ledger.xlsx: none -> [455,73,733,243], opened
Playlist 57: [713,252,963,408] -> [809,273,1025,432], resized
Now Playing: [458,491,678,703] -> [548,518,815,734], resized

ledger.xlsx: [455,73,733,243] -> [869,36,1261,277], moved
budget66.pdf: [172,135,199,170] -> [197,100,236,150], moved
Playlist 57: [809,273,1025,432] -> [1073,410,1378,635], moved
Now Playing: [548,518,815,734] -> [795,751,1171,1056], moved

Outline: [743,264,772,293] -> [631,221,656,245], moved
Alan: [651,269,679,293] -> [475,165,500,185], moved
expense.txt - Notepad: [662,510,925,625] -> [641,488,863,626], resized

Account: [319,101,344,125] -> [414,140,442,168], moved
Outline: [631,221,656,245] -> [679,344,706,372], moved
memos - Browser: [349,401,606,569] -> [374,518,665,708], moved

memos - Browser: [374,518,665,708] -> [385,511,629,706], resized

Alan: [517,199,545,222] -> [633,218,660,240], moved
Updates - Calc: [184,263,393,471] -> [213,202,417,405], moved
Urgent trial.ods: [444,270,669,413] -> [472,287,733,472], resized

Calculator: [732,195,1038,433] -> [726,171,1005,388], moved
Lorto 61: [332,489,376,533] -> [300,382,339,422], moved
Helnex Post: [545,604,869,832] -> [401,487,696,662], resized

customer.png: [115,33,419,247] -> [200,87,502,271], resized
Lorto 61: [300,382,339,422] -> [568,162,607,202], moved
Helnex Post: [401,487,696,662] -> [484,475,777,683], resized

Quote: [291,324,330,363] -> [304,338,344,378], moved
---
» YOUR ASSIGNMENT
A complete answer gives every line of the data that includes "Alan".

» ANSWER BELOW
Alan: [651,269,679,293] -> [475,165,500,185], moved
Alan: [517,199,545,222] -> [633,218,660,240], moved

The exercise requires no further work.